TASK:
Each of the entries below is to be written out exactly, and the images skipped.

*** DATA SECTION Section Begins ***

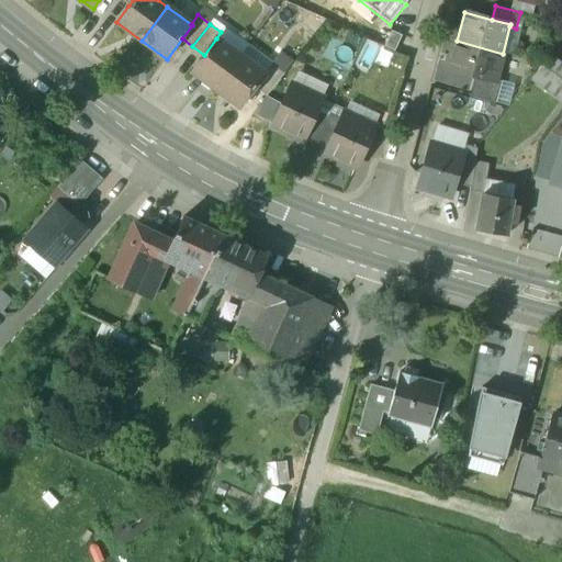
[(402,35),(392,31),(384,46),(395,51),(402,35)]
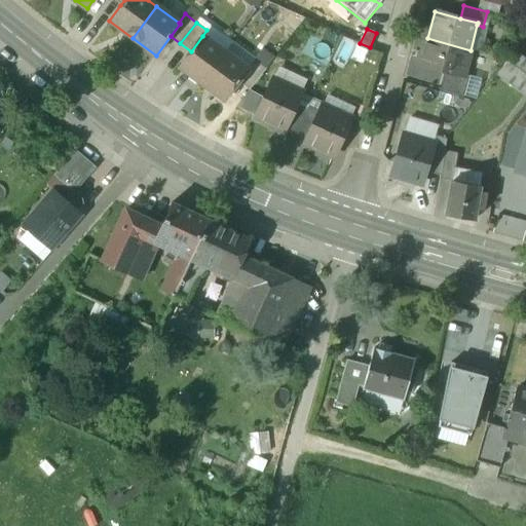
[(191,51),(180,66),(202,83),(225,52),(202,36),(191,51)]
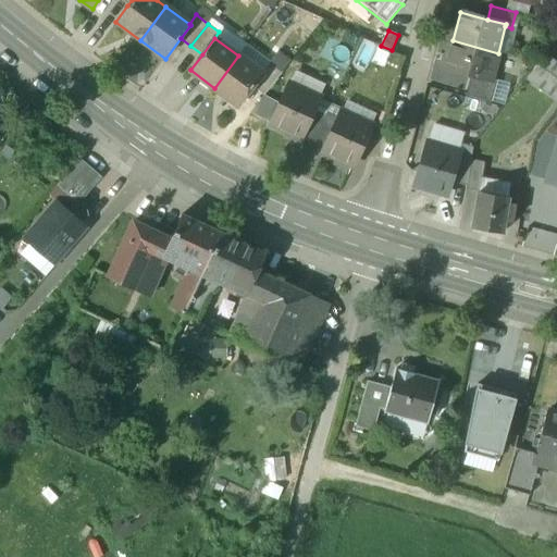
[(498,53),(453,40),(445,69),(471,75),(491,81),(491,79),(498,53)]
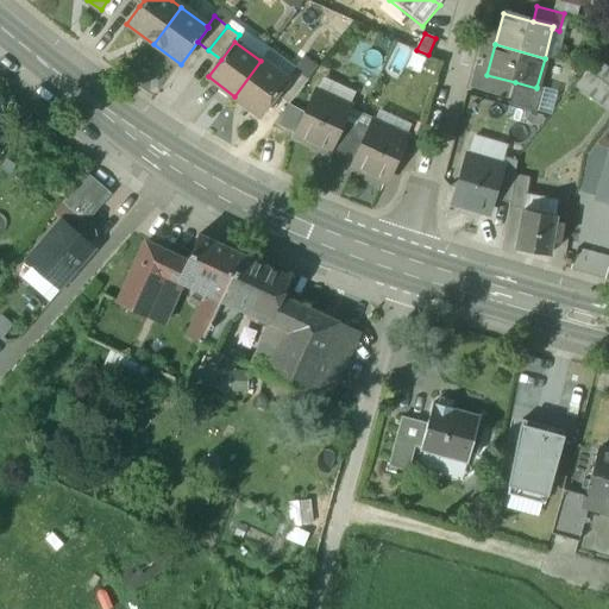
[(287,80),(261,61),(234,96),(261,115),(277,94),(287,80)]
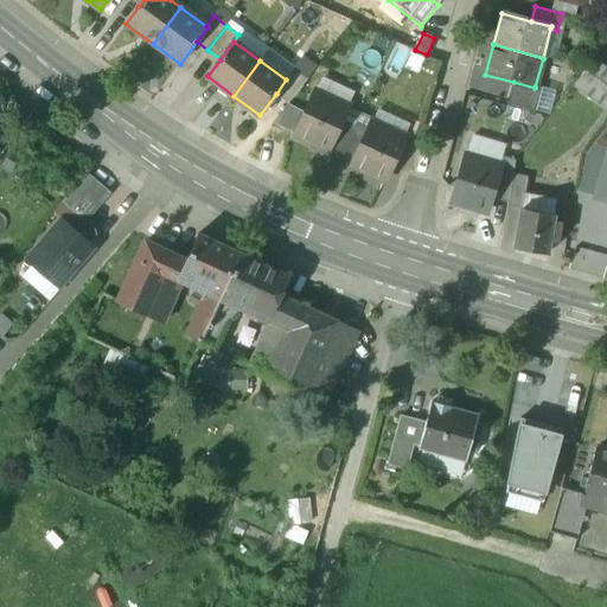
[(606,108),(606,68),(601,64),(593,77),(582,71),(573,88),(606,108)]
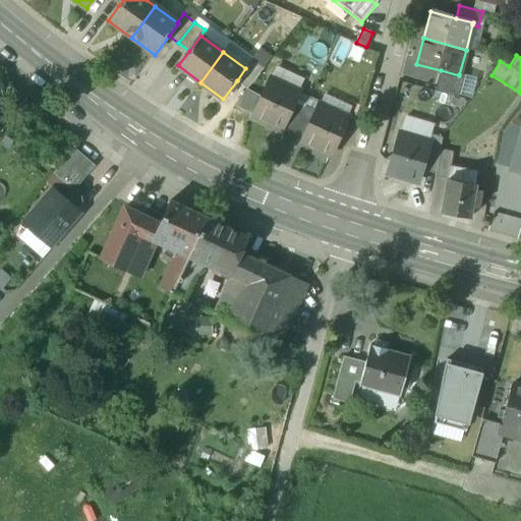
[(245,68),(237,80),(247,89),(264,68),(252,59),(245,68)]
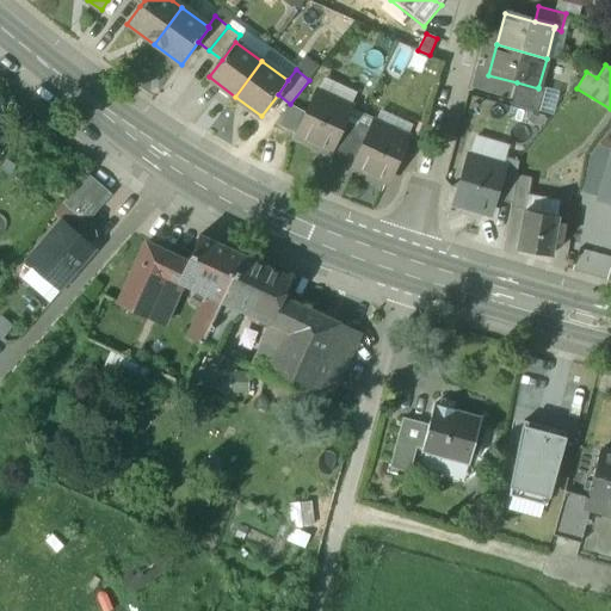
[(538,88),(517,82),(511,107),(538,115),(545,88),(538,87),(538,88)]
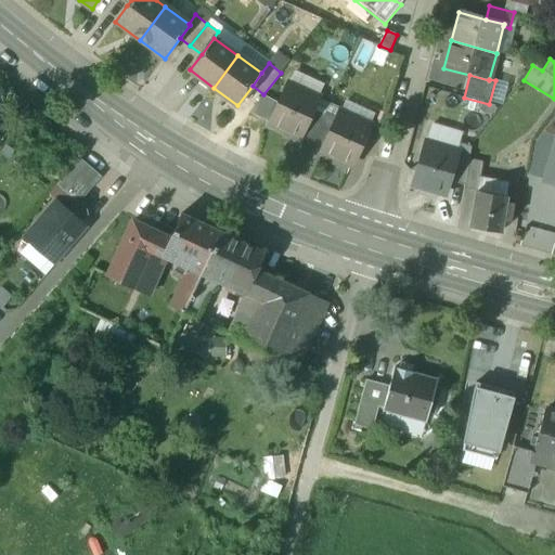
[(319,97),(288,84),(271,123),(300,137),(313,107),(319,97)]
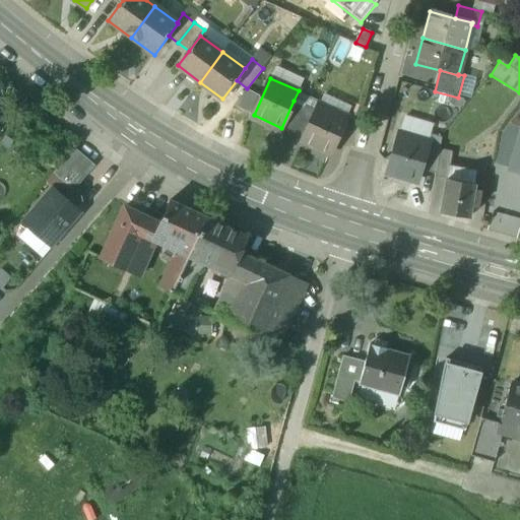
[(305,106),(294,101),(282,127),(293,132),(305,106)]
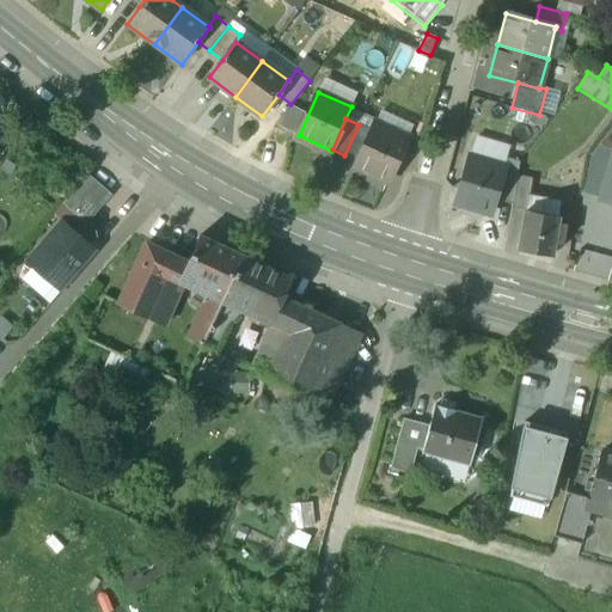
[(408,138),(375,122),(371,130),(357,160),(355,165),(387,179),(408,138)]
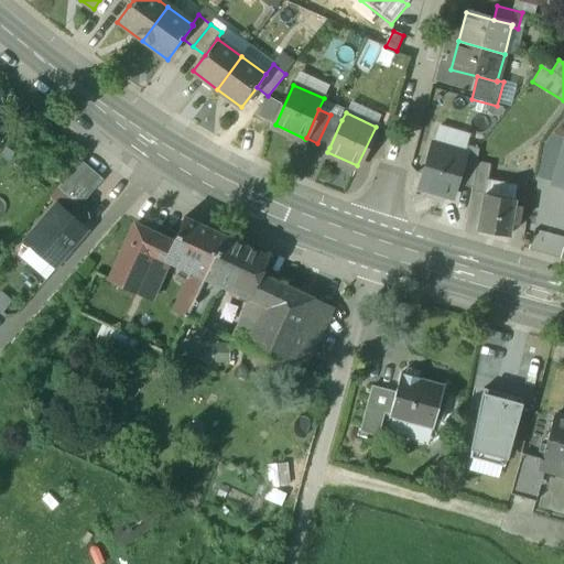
[(331,115),(317,143),(329,148),(342,120),(331,115)]
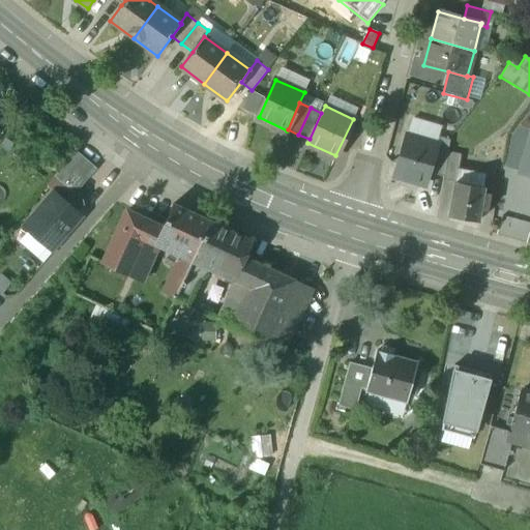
[(435,144),(406,137),(394,176),(424,184),(429,172),(436,145),(435,144)]
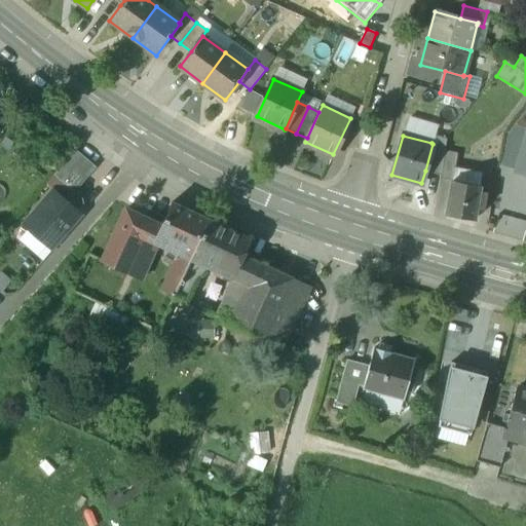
[(434,136),(431,143),(433,144),(425,171),(441,175),(444,152),(447,139),(434,136)]
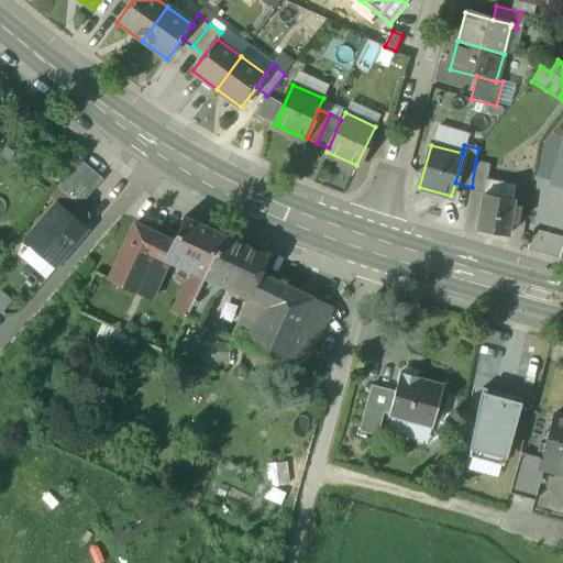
[(562,147),(553,184),(562,186),(562,147)]
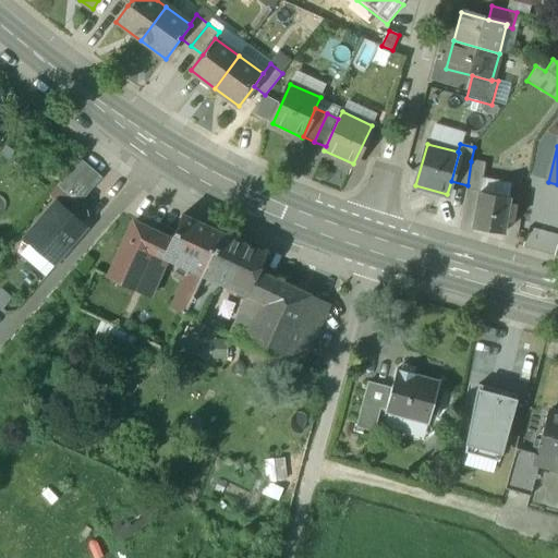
[(80,159),(58,185),(77,202),(99,176),(80,159)]
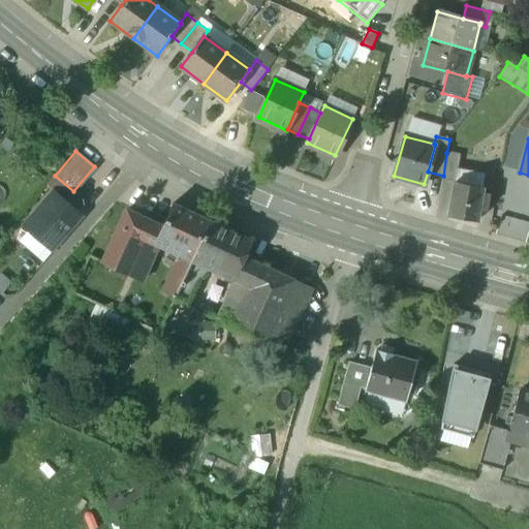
[(461,155),(446,153),(443,176),(442,180),(455,182),(457,168),(459,168),(461,155)]
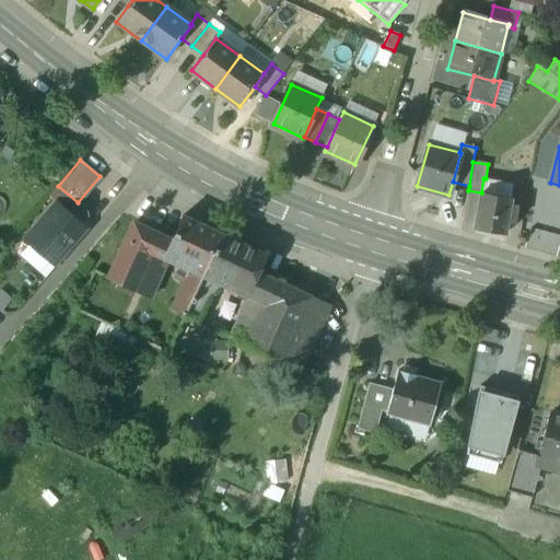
[(511,198),(481,193),(475,230),(504,234),(506,222),(513,223),(516,206),(510,205),(511,198)]
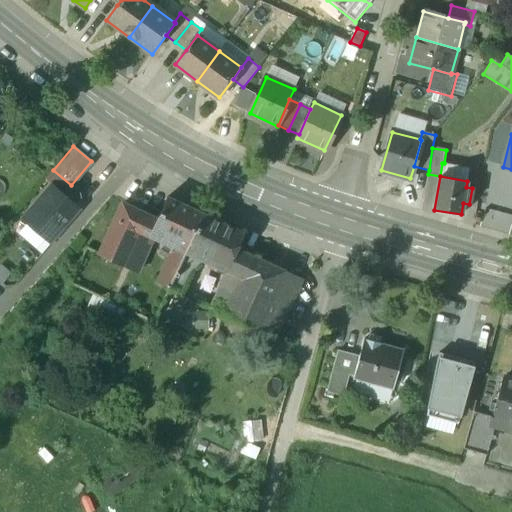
[(53,186),(23,219),(49,242),(79,208),(53,186)]
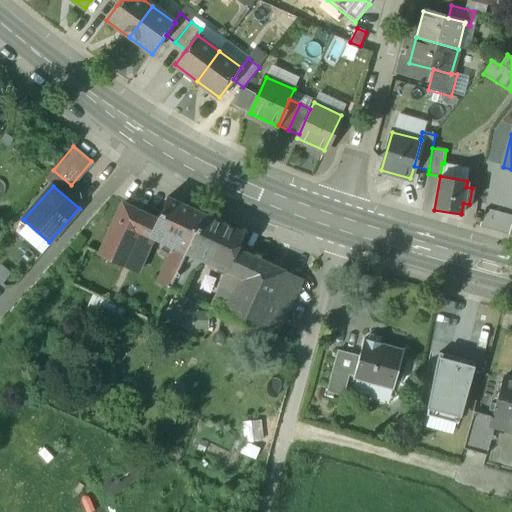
[(204,214),(168,197),(157,219),(152,231),(181,245),(188,248),(204,214)]
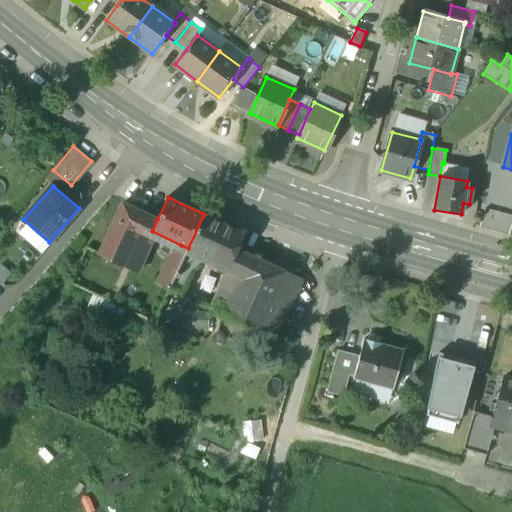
[(157,219),(122,203),(98,255),(119,264),(138,224),(152,231),(157,219)]
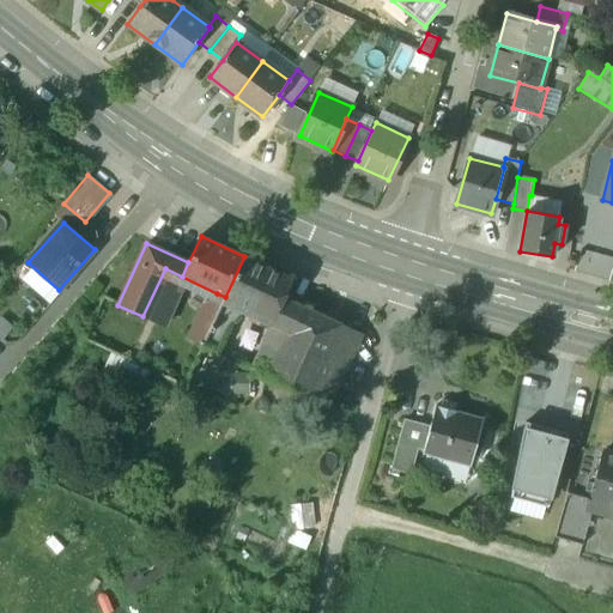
[(293,279),(244,256),(225,297),(238,303),(274,320),(284,299),(293,279)]
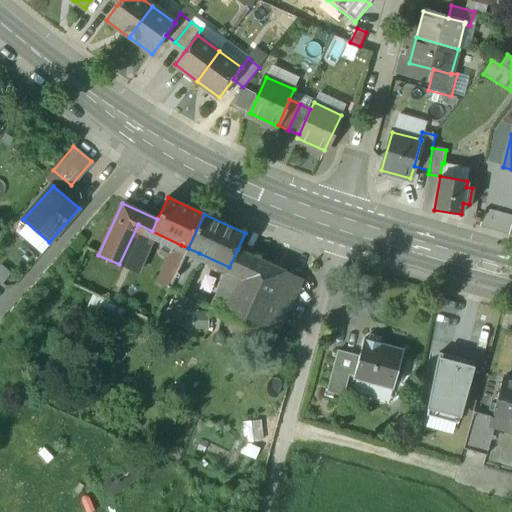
[(178,252),(171,254),(166,266),(177,271),(188,248),(181,245),(178,252)]
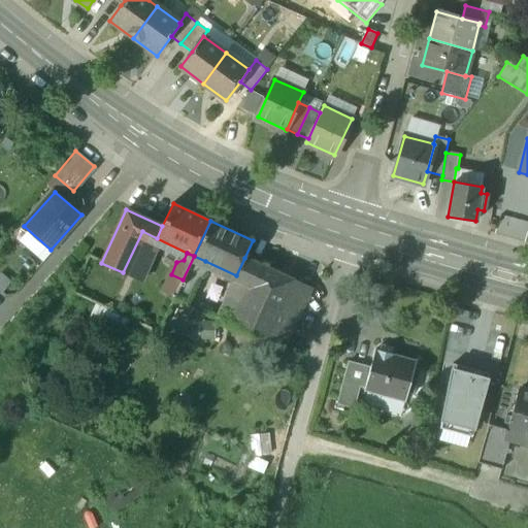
[(183,279),(175,296),(187,302),(205,261),(194,256),(183,279)]
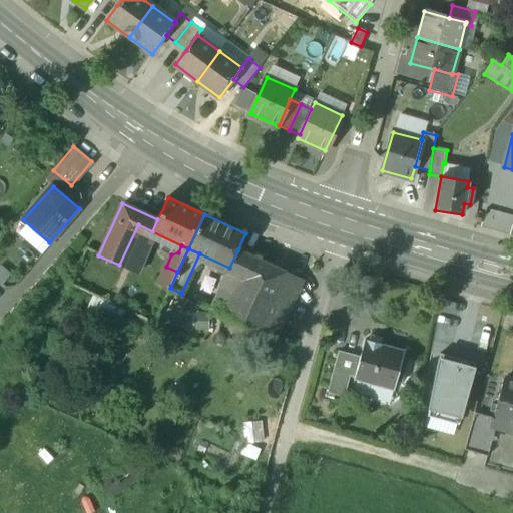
[(255,259),(237,250),(229,268),(245,277),(255,259)]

*** DATA SECTION Section Ends ***

RESPONSE AREA:
[(402,35),(392,31),(384,46),(395,51),(402,35)]
[(191,51),(180,66),(202,83),(225,52),(202,36),(191,51)]
[(498,53),(453,40),(445,69),(471,75),(491,81),(491,79),(498,53)]
[(287,80),(261,61),(234,96),(261,115),(277,94),(287,80)]
[(606,108),(606,68),(601,64),(593,77),(582,71),(573,88),(606,108)]
[(245,68),(237,80),(247,89),(264,68),(252,59),(245,68)]
[(538,88),(517,82),(511,107),(538,115),(545,88),(538,87),(538,88)]
[(319,97),(288,84),(271,123),(300,137),(313,107),(319,97)]
[(305,106),(294,101),(282,127),(293,132),(305,106)]
[(408,138),(375,122),(371,130),(357,160),(355,165),(387,179),(408,138)]
[(331,115),(317,143),(329,148),(342,120),(331,115)]
[(435,144),(406,137),(394,176),(424,184),(429,172),(436,145),(435,144)]
[(434,136),(431,143),(433,144),(425,171),(441,175),(444,152),(447,139),(434,136)]
[(562,147),(553,184),(562,186),(562,147)]
[(80,159),(58,185),(77,202),(99,176),(80,159)]
[(461,155),(446,153),(443,176),(442,180),(455,182),(457,168),(459,168),(461,155)]
[(511,198),(481,193),(475,230),(504,234),(506,222),(513,223),(516,206),(510,205),(511,198)]
[(53,186),(23,219),(49,242),(79,208),(53,186)]
[(204,214),(168,197),(157,219),(152,231),(181,245),(188,248),(204,214)]
[(157,219),(122,203),(98,255),(119,264),(138,224),(152,231),(157,219)]
[(293,279),(244,256),(225,297),(238,303),(274,320),(284,299),(293,279)]
[(178,252),(171,254),(166,266),(177,271),(188,248),(181,245),(178,252)]
[(183,279),(175,296),(187,302),(205,261),(194,256),(183,279)]
[(255,259),(237,250),(229,268),(245,277),(255,259)]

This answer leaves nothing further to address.